| Problem requirements |
Every line below from the one with "R5: 1.2k (W4, W9) -> 16k (W4, W9)" through the one with "R6: none -> 2.2k (+9V, W9)" should be retyped exactly, both ends included; no other lines and no pictures.
━━ Records to process ━━
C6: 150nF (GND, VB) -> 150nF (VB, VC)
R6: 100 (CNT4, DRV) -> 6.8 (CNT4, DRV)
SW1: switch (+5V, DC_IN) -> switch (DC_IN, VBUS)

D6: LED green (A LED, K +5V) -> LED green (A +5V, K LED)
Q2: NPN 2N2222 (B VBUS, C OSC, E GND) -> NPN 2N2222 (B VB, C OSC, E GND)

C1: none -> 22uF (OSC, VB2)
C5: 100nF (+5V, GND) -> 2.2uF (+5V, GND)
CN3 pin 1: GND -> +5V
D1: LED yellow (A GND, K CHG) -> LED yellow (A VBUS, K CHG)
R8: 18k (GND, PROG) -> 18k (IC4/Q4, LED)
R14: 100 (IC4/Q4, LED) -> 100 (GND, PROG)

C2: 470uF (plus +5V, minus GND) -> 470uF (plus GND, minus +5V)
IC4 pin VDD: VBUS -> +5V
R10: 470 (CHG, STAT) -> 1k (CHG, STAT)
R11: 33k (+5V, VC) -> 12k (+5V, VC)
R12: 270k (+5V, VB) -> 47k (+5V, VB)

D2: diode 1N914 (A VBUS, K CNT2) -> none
━━━
━━ Records to process ━━
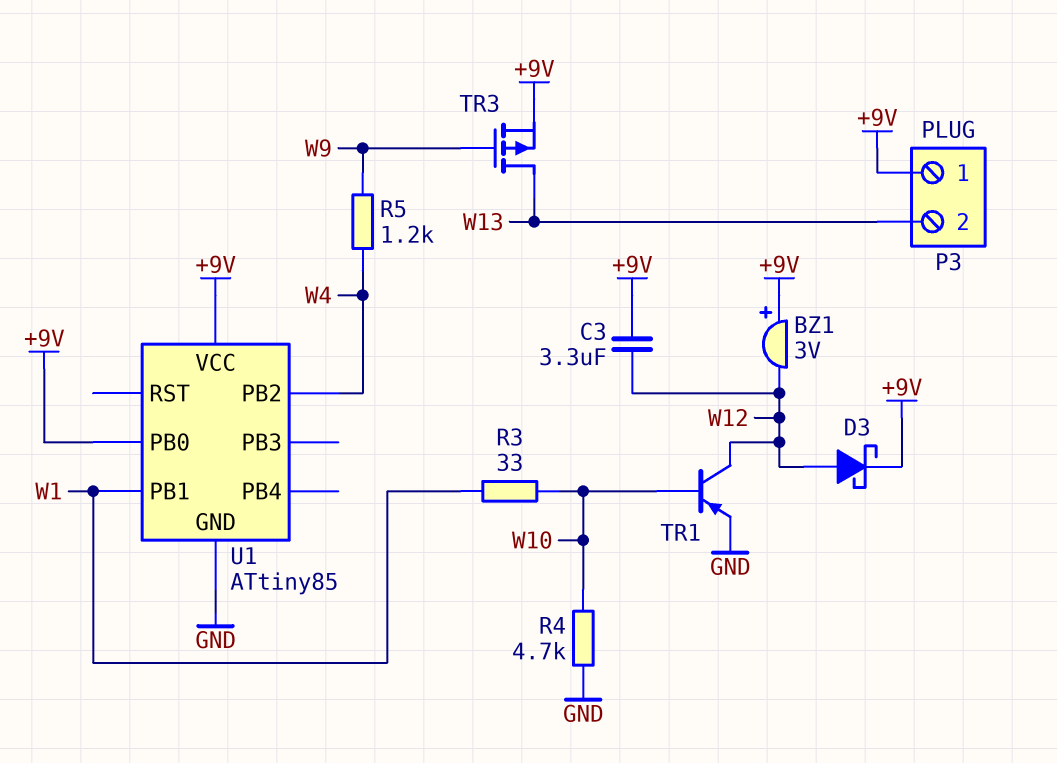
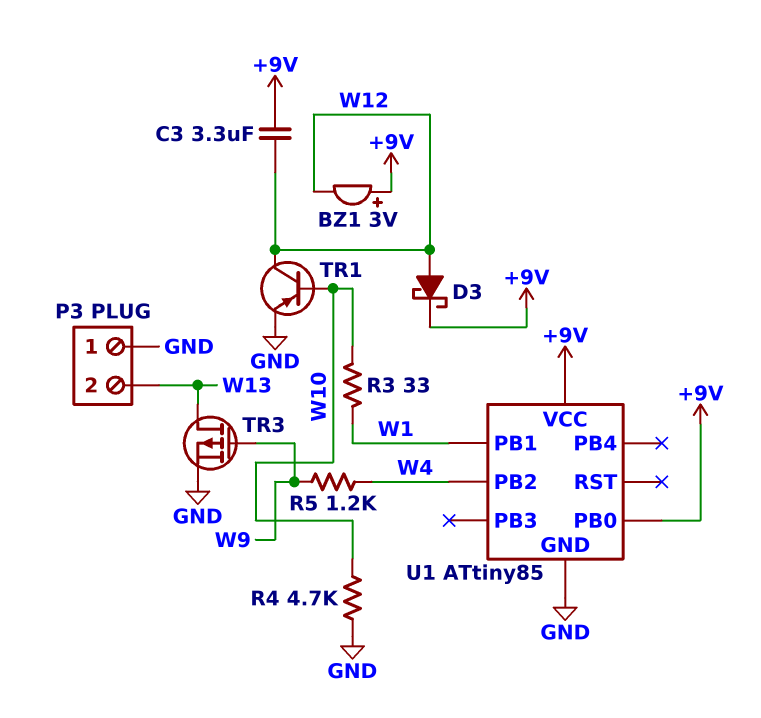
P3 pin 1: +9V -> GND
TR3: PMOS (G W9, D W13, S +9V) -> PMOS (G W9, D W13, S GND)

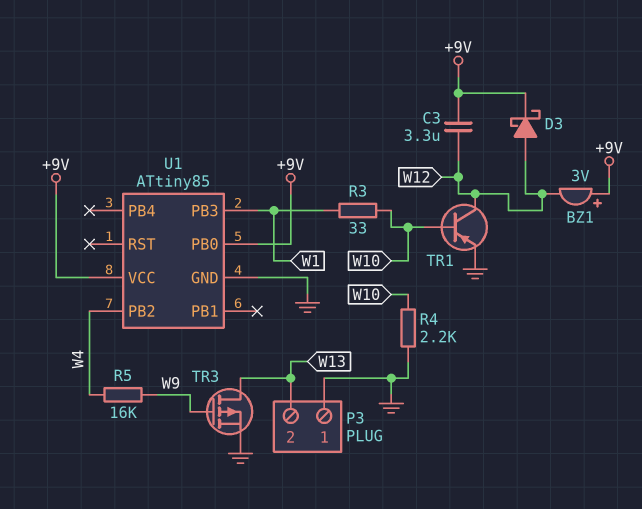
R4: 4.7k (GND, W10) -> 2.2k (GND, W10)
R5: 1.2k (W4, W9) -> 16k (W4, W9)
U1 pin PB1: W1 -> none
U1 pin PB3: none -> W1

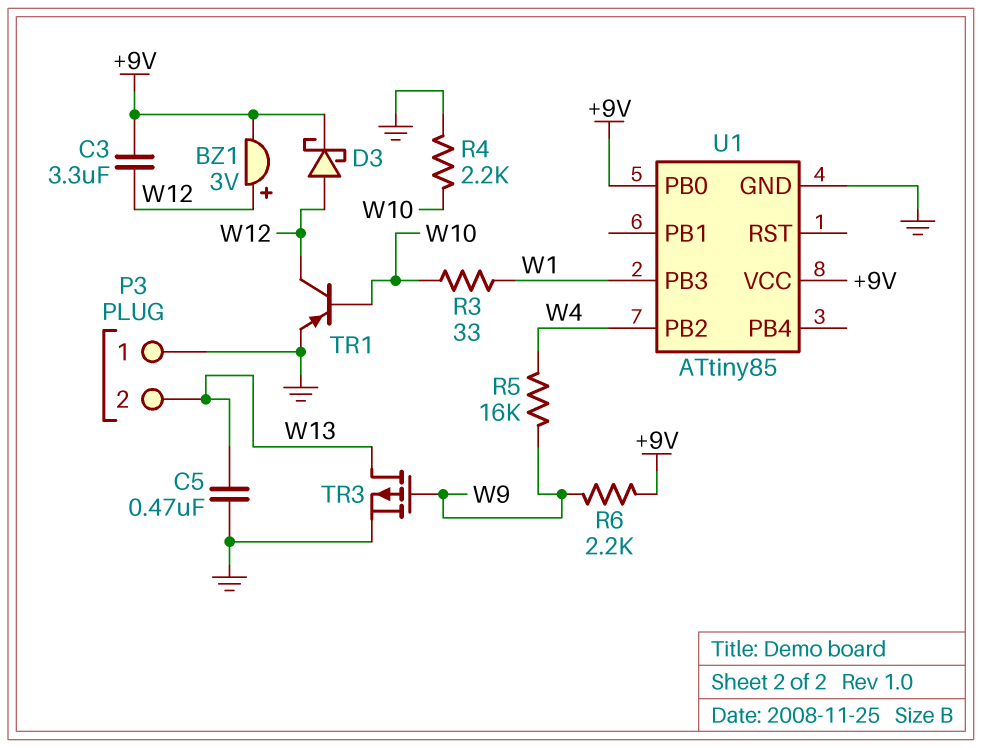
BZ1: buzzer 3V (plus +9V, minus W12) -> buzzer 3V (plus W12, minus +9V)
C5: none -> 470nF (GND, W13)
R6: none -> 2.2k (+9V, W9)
━━━
| Answer for the task |
R5: 1.2k (W4, W9) -> 16k (W4, W9)
U1 pin PB1: W1 -> none
U1 pin PB3: none -> W1

BZ1: buzzer 3V (plus +9V, minus W12) -> buzzer 3V (plus W12, minus +9V)
C5: none -> 470nF (GND, W13)
R6: none -> 2.2k (+9V, W9)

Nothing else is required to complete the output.